TASK OBJECTIVE.
In the copy of the lines below, leave out pictures and print everything else exactly.
(COLLECTED MATERIAL begins)
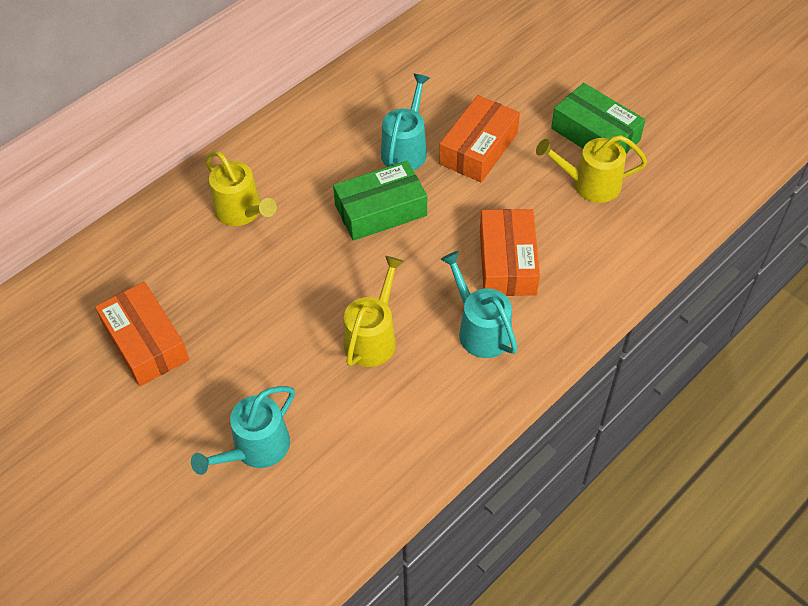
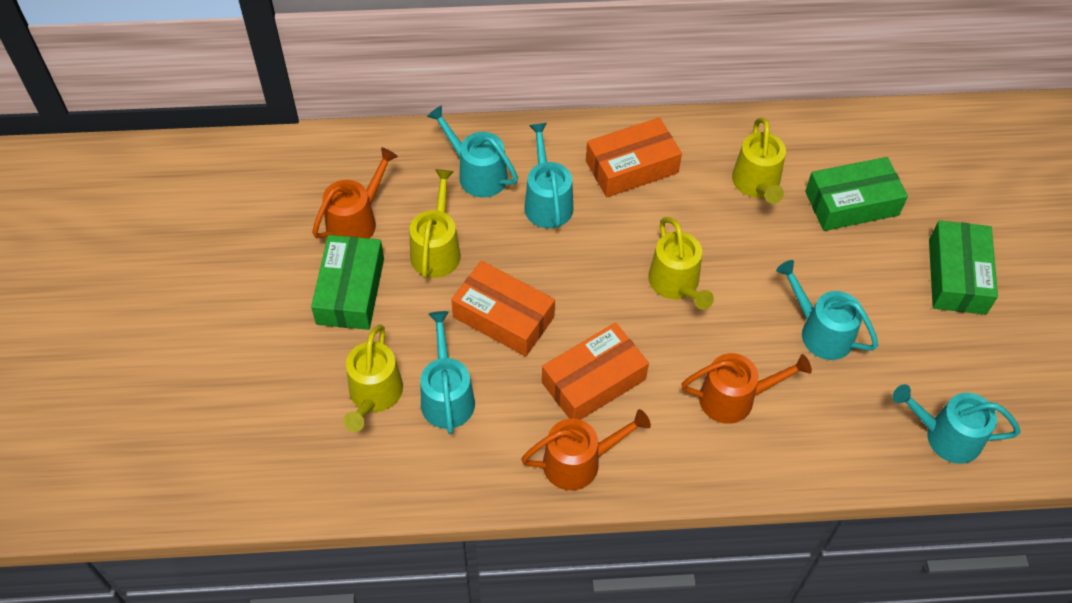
green box: 2 -> 3
orange watering can: 0 -> 3
turquoise watering can: 3 -> 5
yellow watering can: 3 -> 4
(COLLECTED MATERIAL ends)
RESPONSE TO THIS TASK.
green box: 2 -> 3
orange watering can: 0 -> 3
turquoise watering can: 3 -> 5
yellow watering can: 3 -> 4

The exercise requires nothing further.